▶ **HOW TO COMPLETE THIS TASK**: Begin at the top of the entries below and write out every line through the one containing "none -> grey brick C5:H5 level 1", excluding pictures.
════════════════
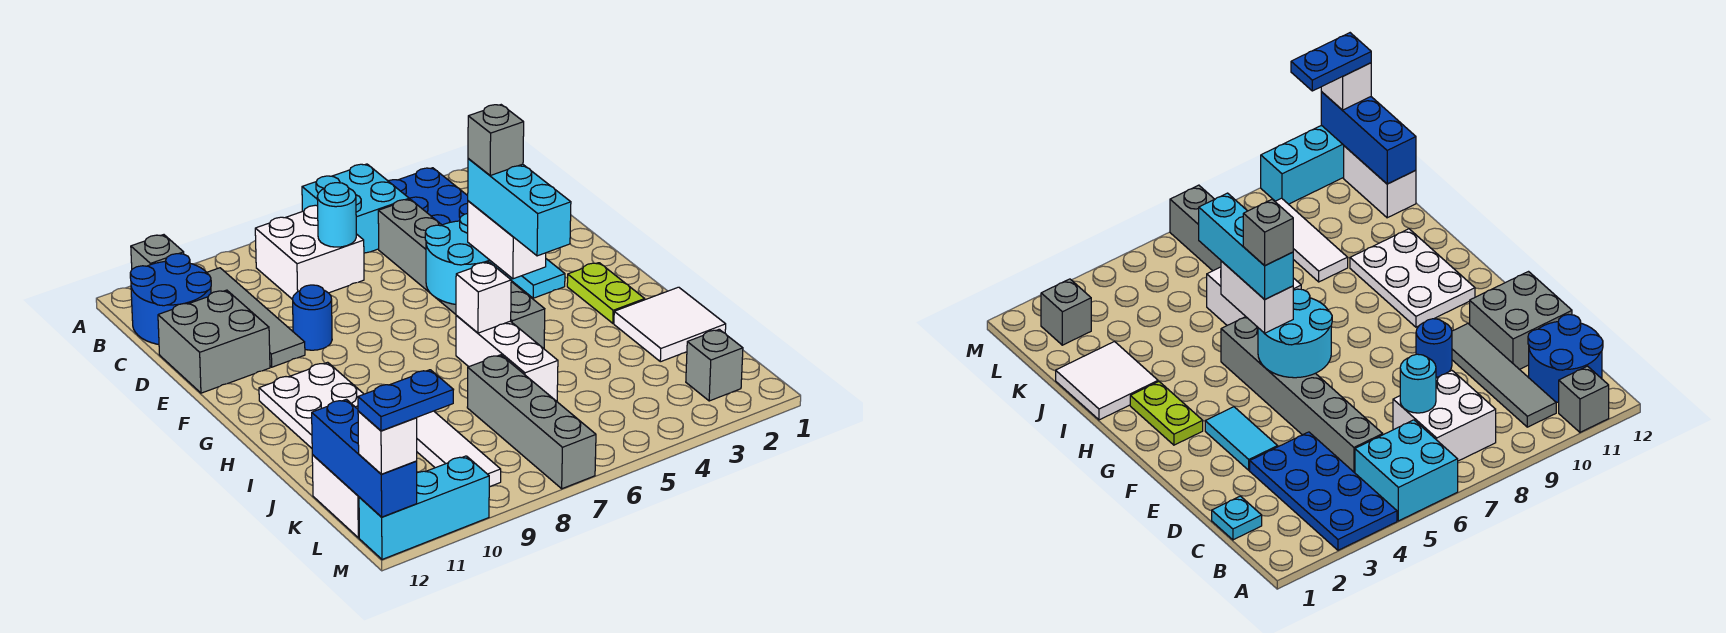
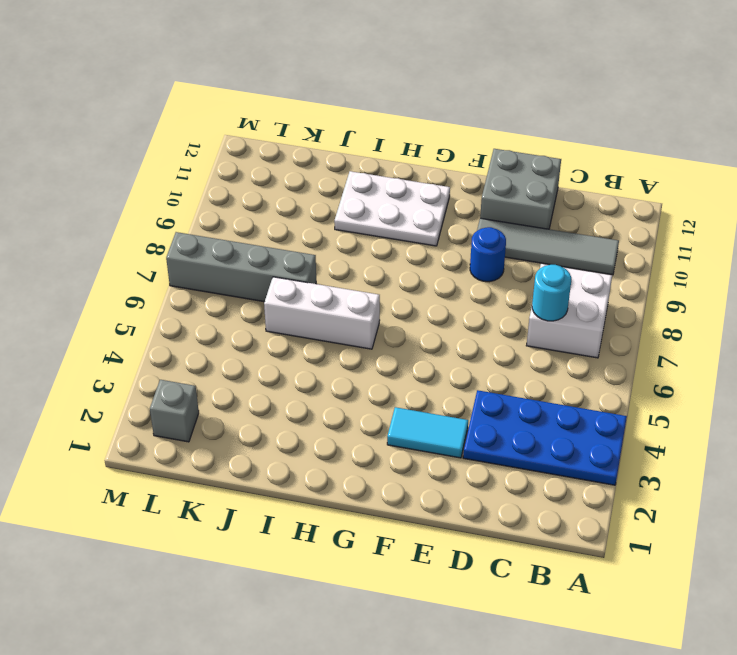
none -> cyan brick A5:B6 level 1
none -> grey brick A11 level 1
none -> blue round brick B11:C12 level 1

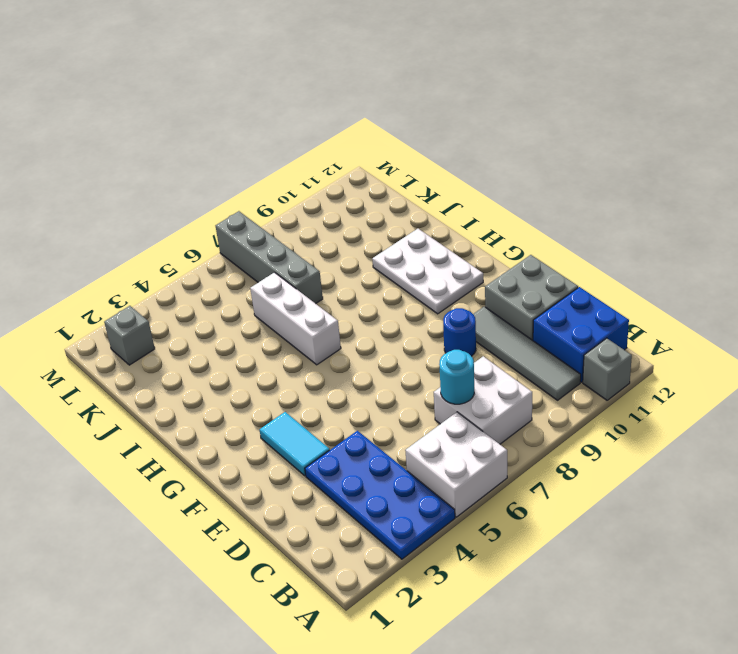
white brick A5:B6 level 1 -> cyan brick A5:B6 level 1
blue brick B11:C12 level 1 -> blue round brick B11:C12 level 1
none -> cyan plate C1 level 1
none -> grey brick C5:H5 level 1
none -> lime plate G2:H2 level 1

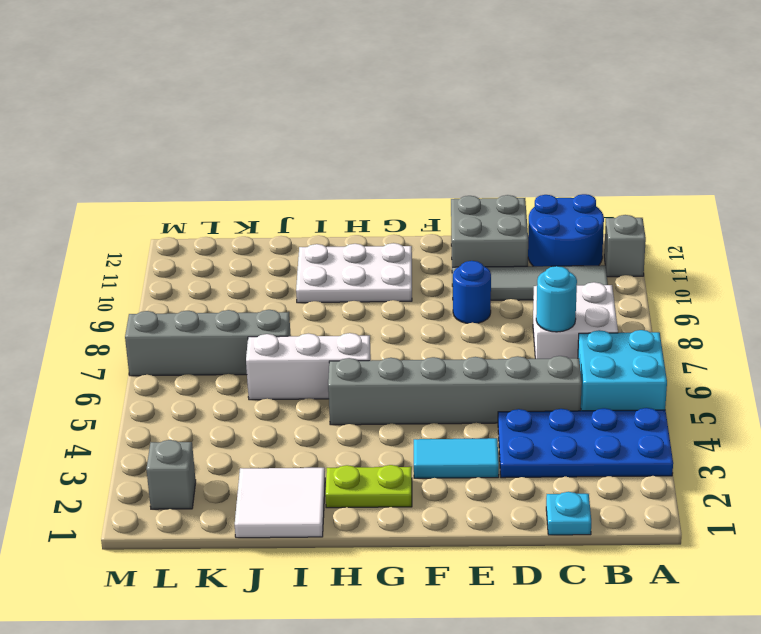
none -> white tile J9:L9 level 1
none -> white brick K12:L12 level 1
none -> cyan brick M10:M12 level 1

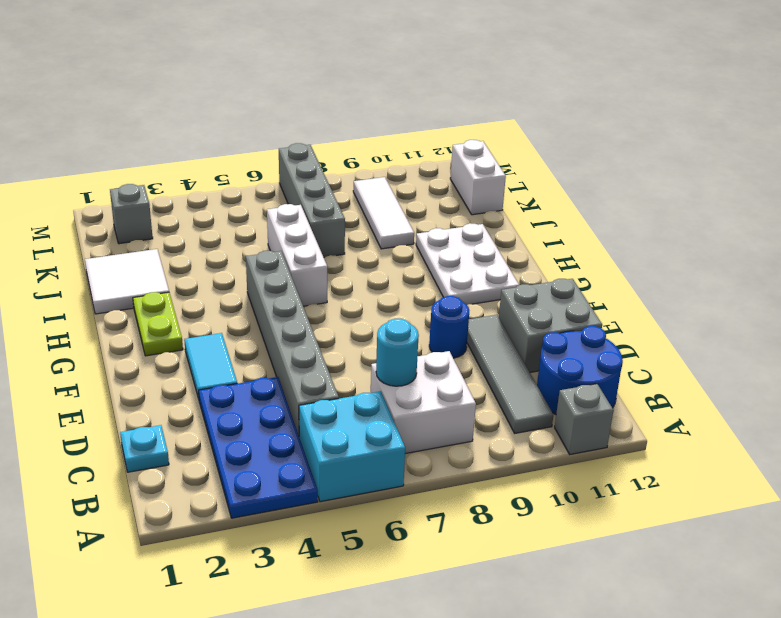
none -> cyan brick M10:M12 level 1
none -> cyan round brick F5:G6 level 2
none -> white brick H6 level 2

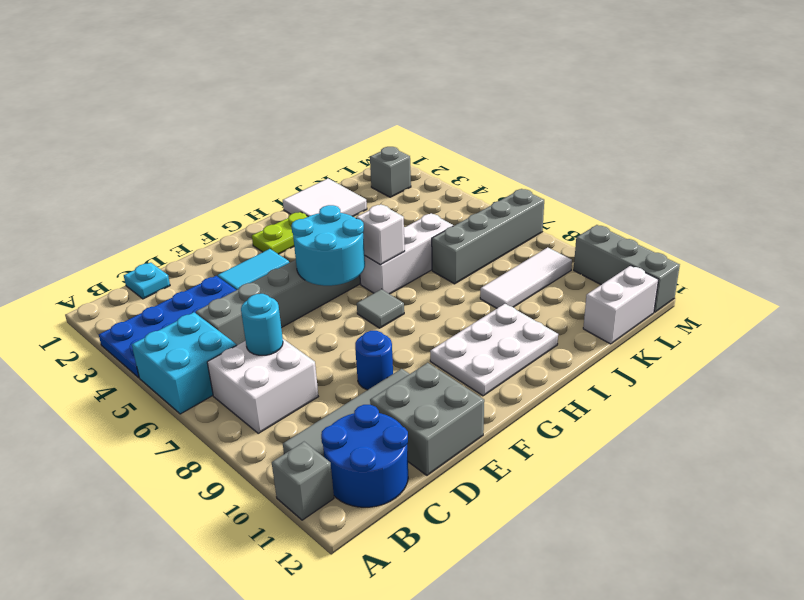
grey tile G7 level 1 -> none
grey brick M10:M12 level 1 -> cyan brick M10:M12 level 1
none -> blue brick K12:M12 level 2
none -> white brick G5:H5 level 3
none -> white brick M12 level 3

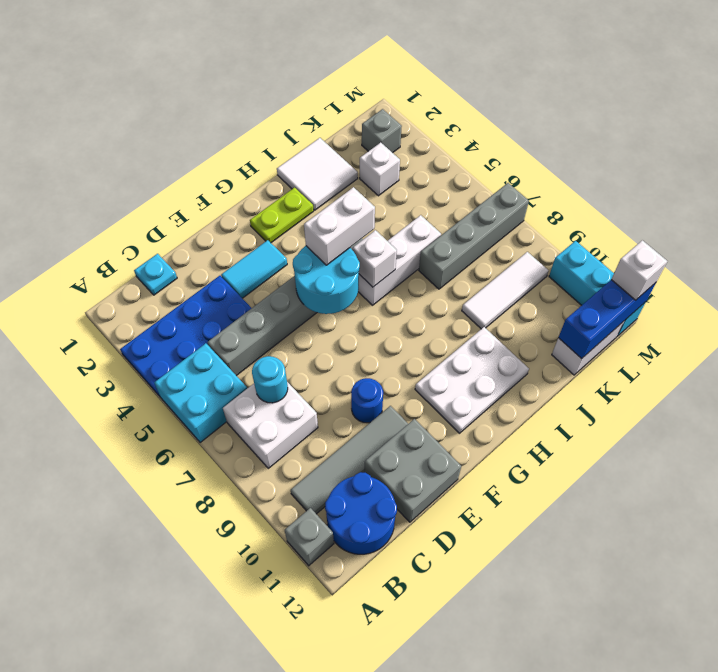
white brick K3 level 1 -> none
none -> cyan brick G5:I5 level 4
none -> blue plate M11:M12 level 4
none -> grey brick G5 level 5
════════════════
▶ **EXPECTED OUTPUT**:
none -> cyan brick A5:B6 level 1
none -> grey brick A11 level 1
none -> blue round brick B11:C12 level 1

white brick A5:B6 level 1 -> cyan brick A5:B6 level 1
blue brick B11:C12 level 1 -> blue round brick B11:C12 level 1
none -> cyan plate C1 level 1
none -> grey brick C5:H5 level 1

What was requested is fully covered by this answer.